• [Task brief] Reproduce the data in full, exactly as given, leaving images out.

(Items listed in a dataset)
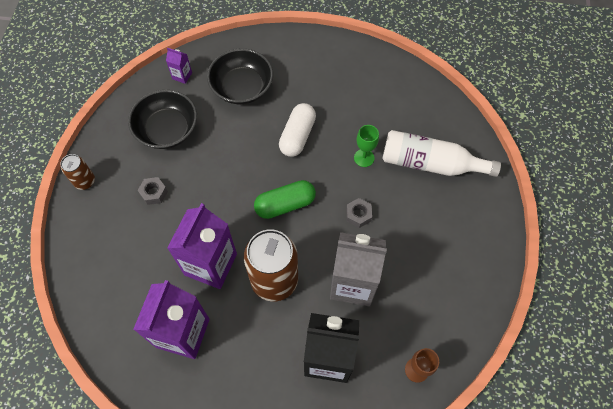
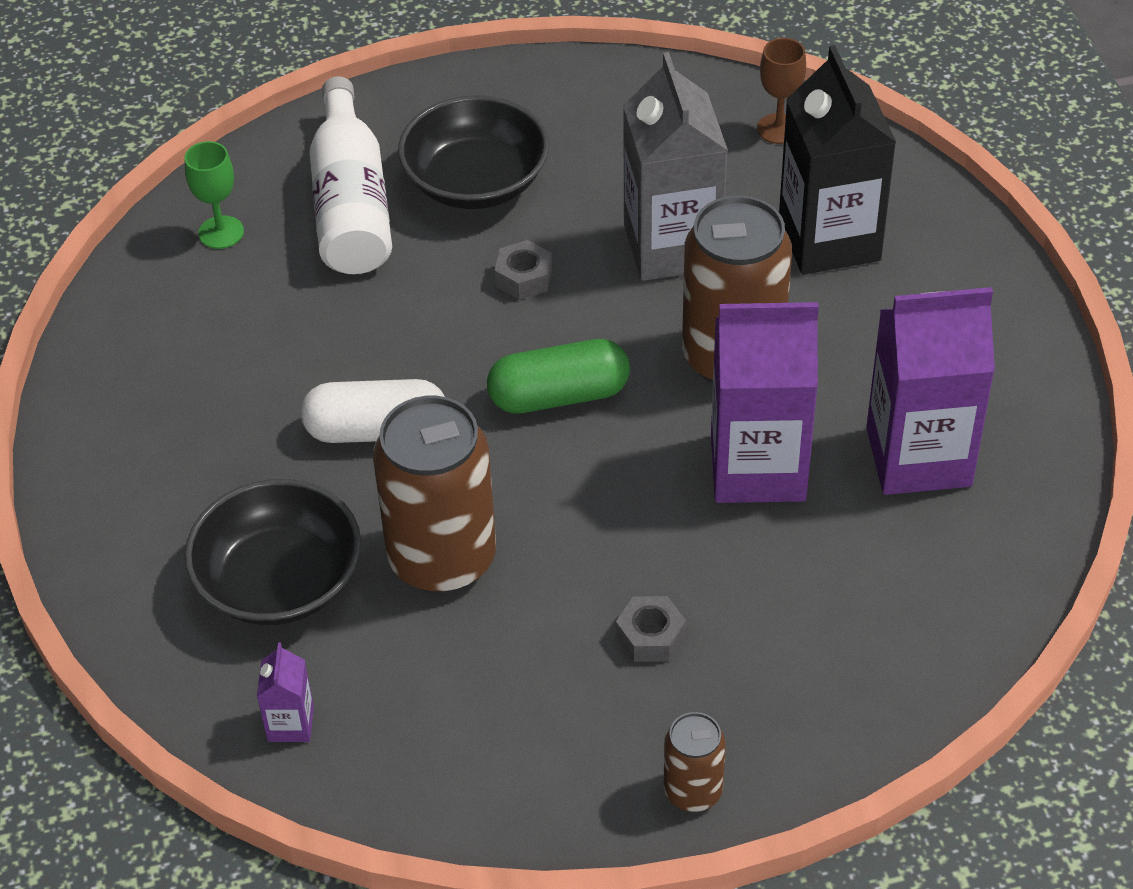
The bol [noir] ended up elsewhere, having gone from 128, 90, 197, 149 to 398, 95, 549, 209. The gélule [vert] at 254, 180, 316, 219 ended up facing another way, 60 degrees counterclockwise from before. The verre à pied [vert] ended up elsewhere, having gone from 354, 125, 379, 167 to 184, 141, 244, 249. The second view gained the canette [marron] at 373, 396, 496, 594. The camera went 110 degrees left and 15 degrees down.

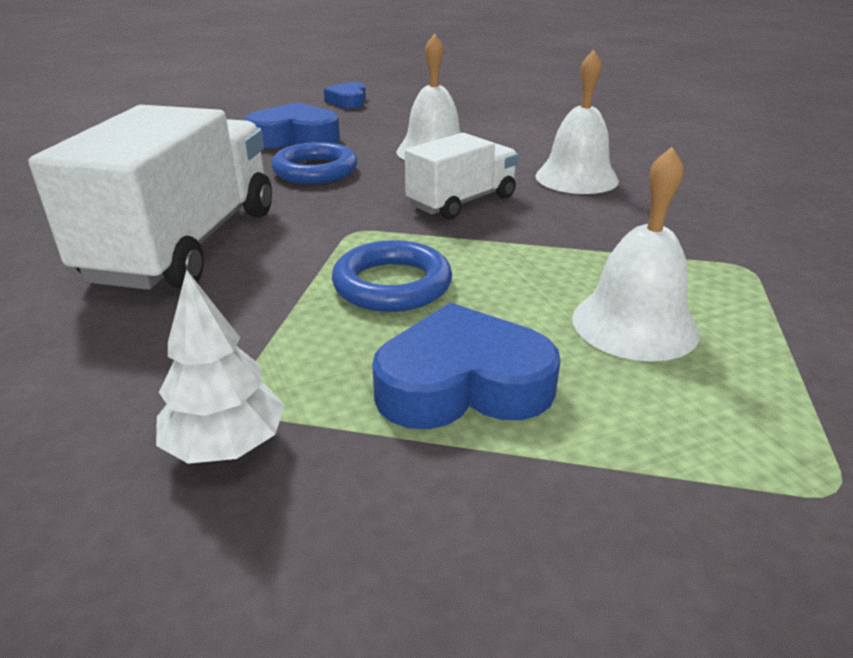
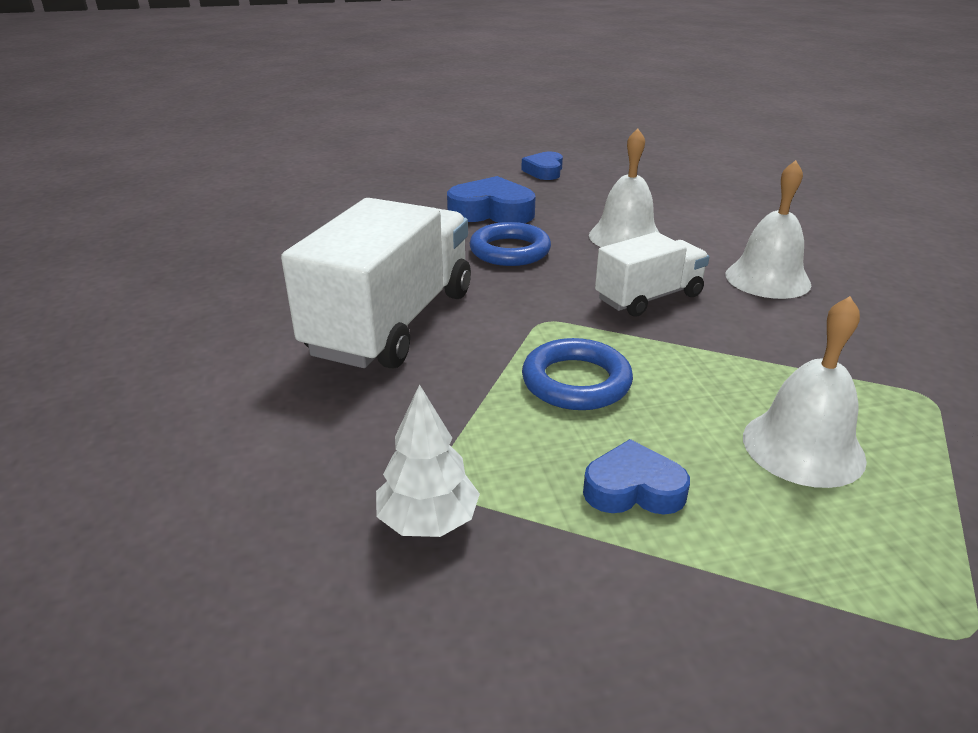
The size of the cœur [bleu] at 372, 302, 561, 429 changed by a factor of 0.64. The camera went 10 degrees right and 0 degrees up.

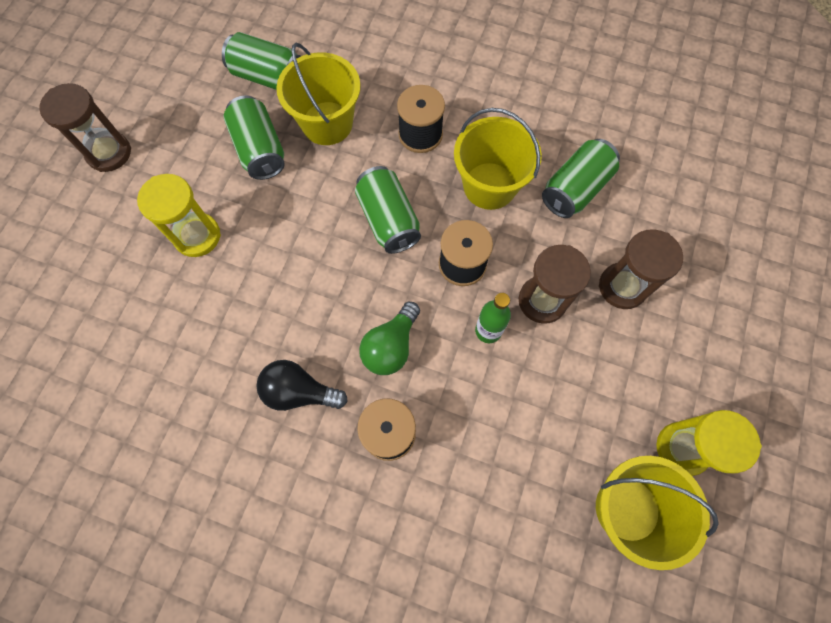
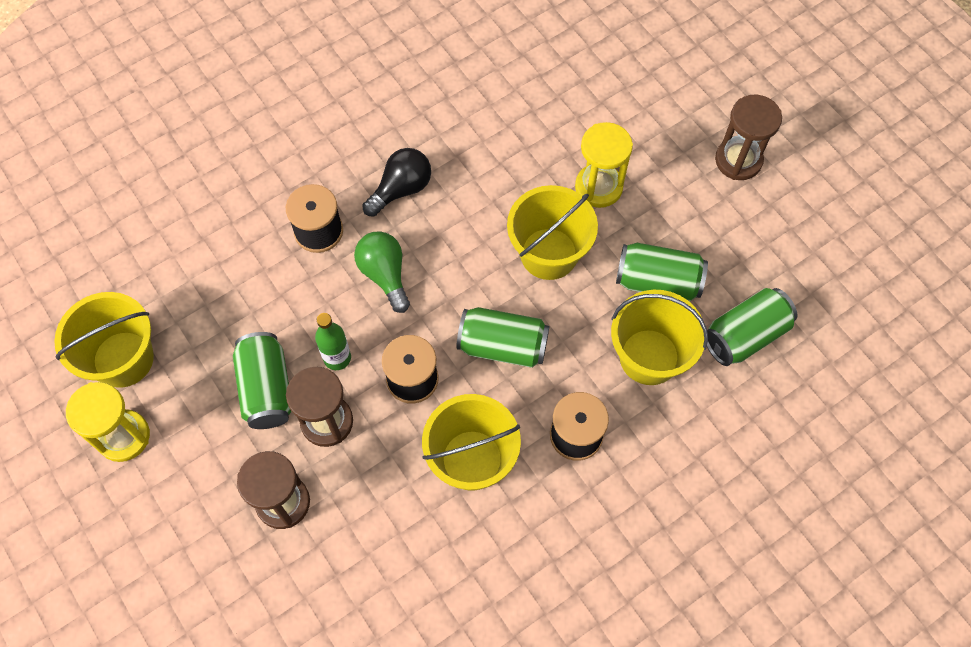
The canette [vert] ended up elsewhere, having gone from 542, 139, 620, 218 to 233, 332, 292, 429. The second view gained the seau [jaune] at 507, 185, 598, 280. The camera went 125 degrees right and 5 degrees down.

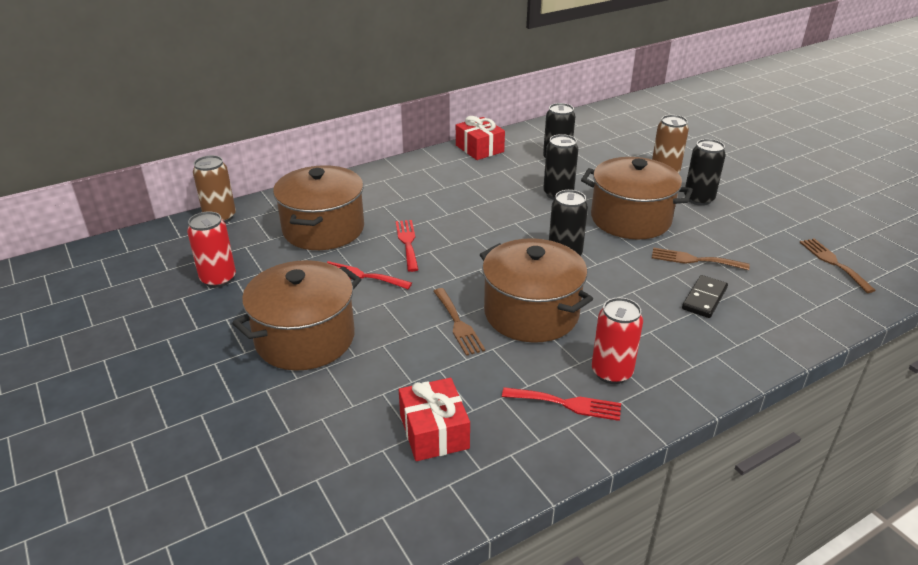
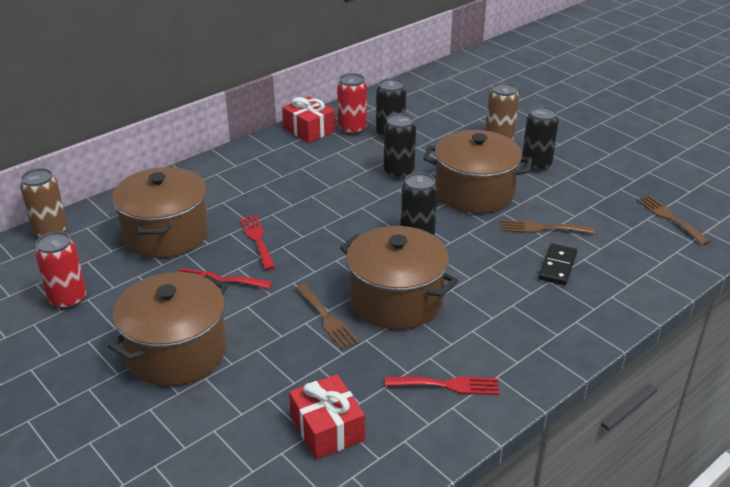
The canette [rouge] ended up elsewhere, having gone from 592, 297, 643, 384 to 337, 73, 367, 135. The camera went 10 degrees left and 0 degrees up.

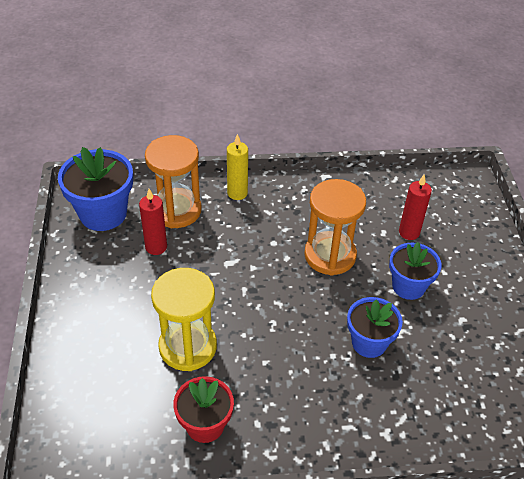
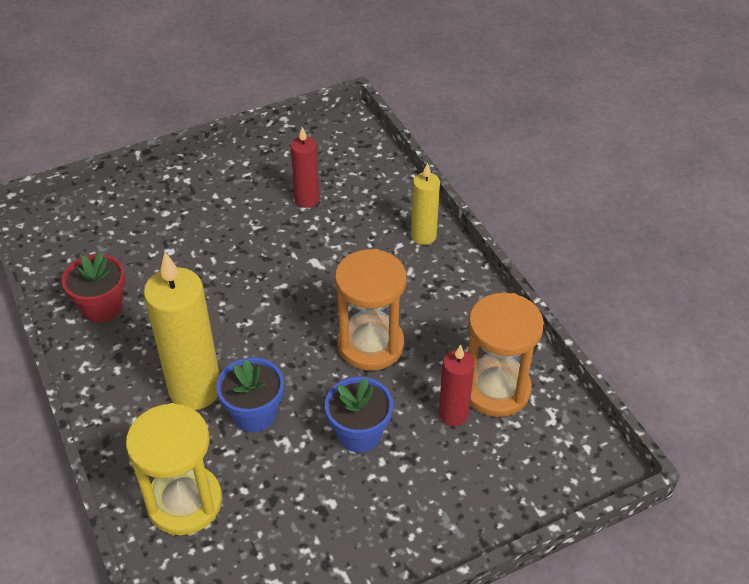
The second view lost the pot de fleurs [bleu] at 58, 147, 133, 231. The sablier [orange] ended up elsewhere, having gone from 145, 135, 202, 228 to 468, 293, 544, 417. The sablier [jaune] ended up elsewhere, having gone from 151, 268, 217, 371 to 126, 403, 222, 535. The second view gained the bougie [jaune] at 143, 252, 220, 410. The camera went 70 degrees right and 0 degrees up.

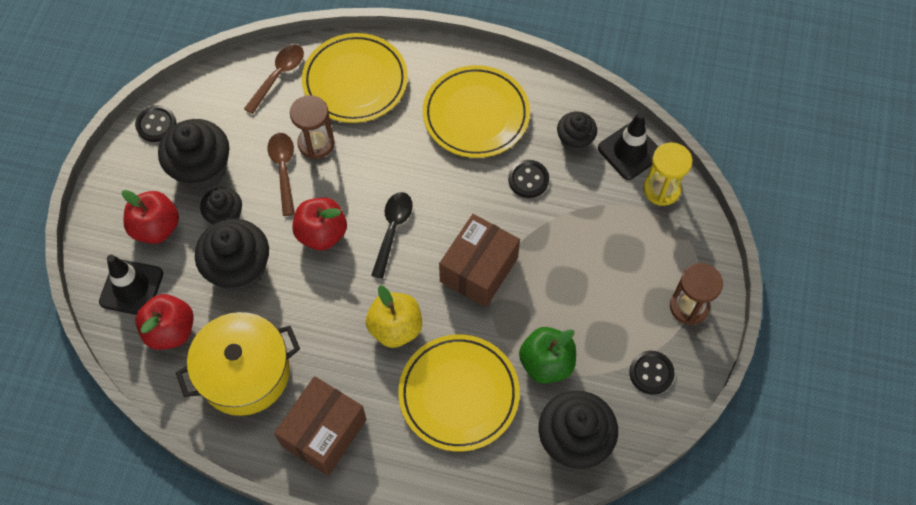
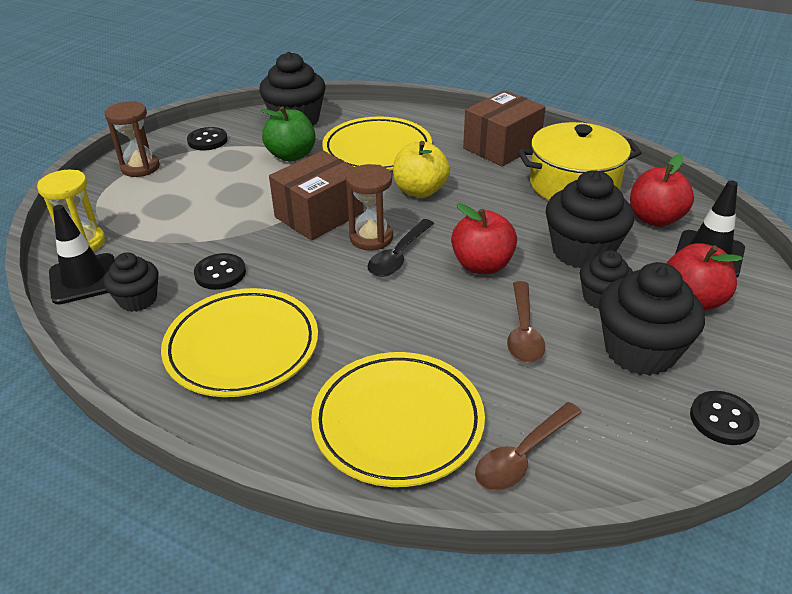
The sablier [marron] ended up elsewhere, having gone from 290, 95, 335, 159 to 346, 164, 393, 251. The camera went 165 degrees left and 25 degrees down.

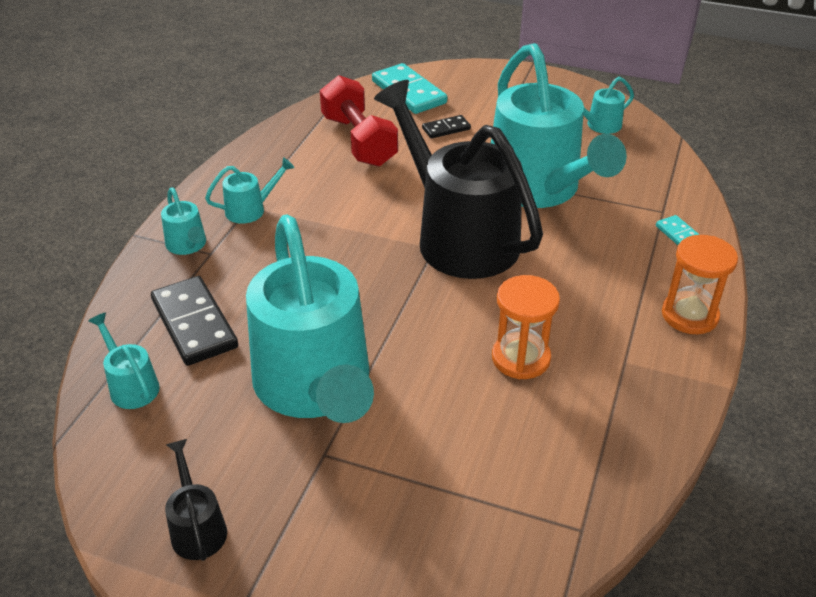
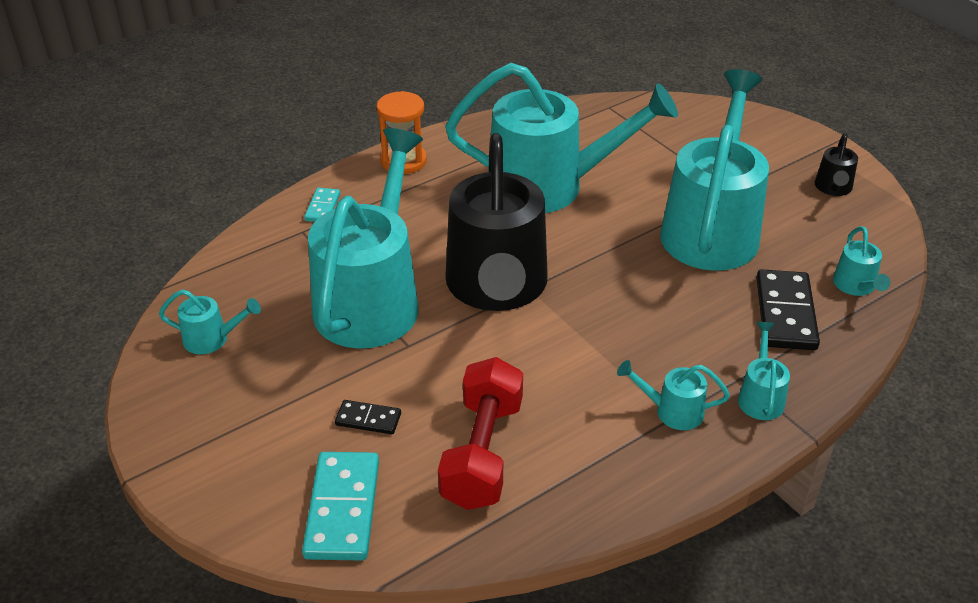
Where the sablier [orange] stood at 492, 275, 560, 379, the arrosoir [turquoise] came to stand at 445, 63, 678, 213. The camera went 145 degrees left and 0 degrees up.

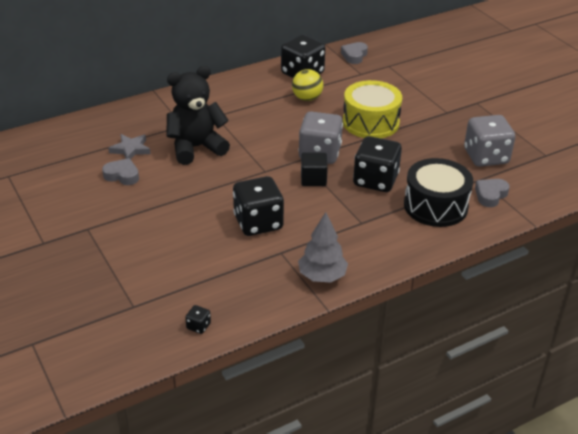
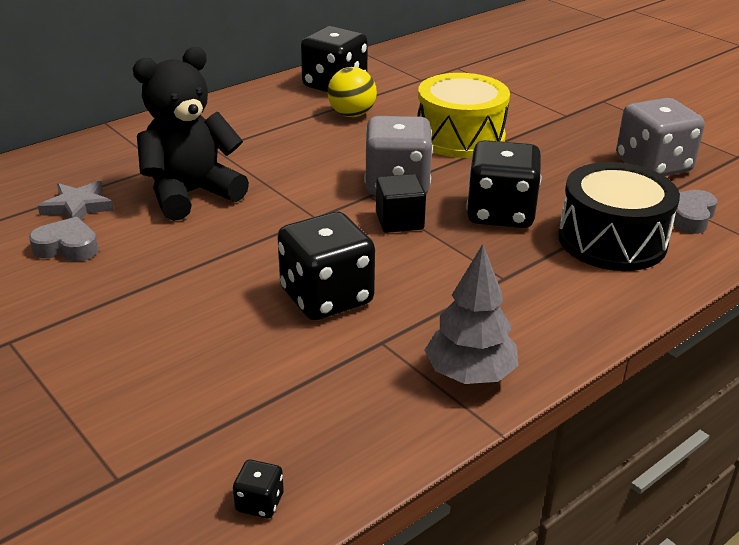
The second view lost the cœur [gris] at 341, 42, 368, 64. The camera went 10 degrees left and 5 degrees down.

• [Result]
The bol [noir] ended up elsewhere, having gone from 128, 90, 197, 149 to 398, 95, 549, 209. The gélule [vert] at 254, 180, 316, 219 ended up facing another way, 60 degrees counterclockwise from before. The verre à pied [vert] ended up elsewhere, having gone from 354, 125, 379, 167 to 184, 141, 244, 249. The second view gained the canette [marron] at 373, 396, 496, 594. The camera went 110 degrees left and 15 degrees down.

The size of the cœur [bleu] at 372, 302, 561, 429 changed by a factor of 0.64. The camera went 10 degrees right and 0 degrees up.

The canette [vert] ended up elsewhere, having gone from 542, 139, 620, 218 to 233, 332, 292, 429. The second view gained the seau [jaune] at 507, 185, 598, 280. The camera went 125 degrees right and 5 degrees down.

The canette [rouge] ended up elsewhere, having gone from 592, 297, 643, 384 to 337, 73, 367, 135. The camera went 10 degrees left and 0 degrees up.

The second view lost the pot de fleurs [bleu] at 58, 147, 133, 231. The sablier [orange] ended up elsewhere, having gone from 145, 135, 202, 228 to 468, 293, 544, 417. The sablier [jaune] ended up elsewhere, having gone from 151, 268, 217, 371 to 126, 403, 222, 535. The second view gained the bougie [jaune] at 143, 252, 220, 410. The camera went 70 degrees right and 0 degrees up.

The sablier [marron] ended up elsewhere, having gone from 290, 95, 335, 159 to 346, 164, 393, 251. The camera went 165 degrees left and 25 degrees down.

Where the sablier [orange] stood at 492, 275, 560, 379, the arrosoir [turquoise] came to stand at 445, 63, 678, 213. The camera went 145 degrees left and 0 degrees up.

The second view lost the cœur [gris] at 341, 42, 368, 64. The camera went 10 degrees left and 5 degrees down.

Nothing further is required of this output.